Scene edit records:
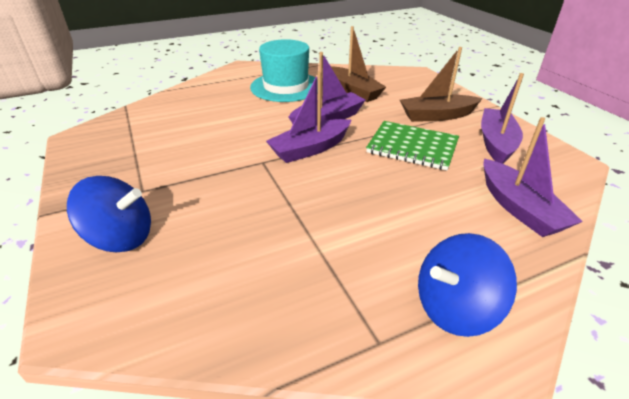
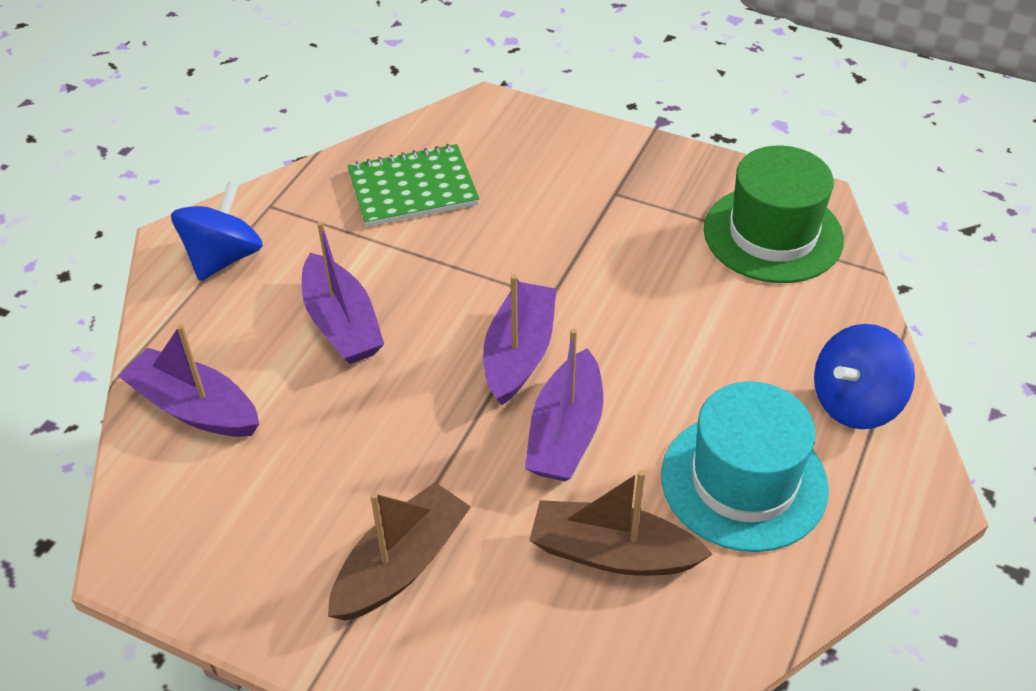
camera: 140 degrees right, 10 degrees up
(121, 237) = (554, 154): blue spinning top -> blue spinning top (855, 402)
(125, 133) = (773, 234): none -> green hat
(412, 147) = (386, 445): green notebook -> green notebook (413, 188)
(496, 143) = (265, 539): purple boat -> purple boat (342, 323)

→ Task item
Every record should come back exactly as it is, though none of the pictures should.

→ Your response
camera: 140 degrees right, 10 degrees up
(121, 237) = (554, 154): blue spinning top -> blue spinning top (855, 402)
(125, 133) = (773, 234): none -> green hat
(412, 147) = (386, 445): green notebook -> green notebook (413, 188)
(496, 143) = (265, 539): purple boat -> purple boat (342, 323)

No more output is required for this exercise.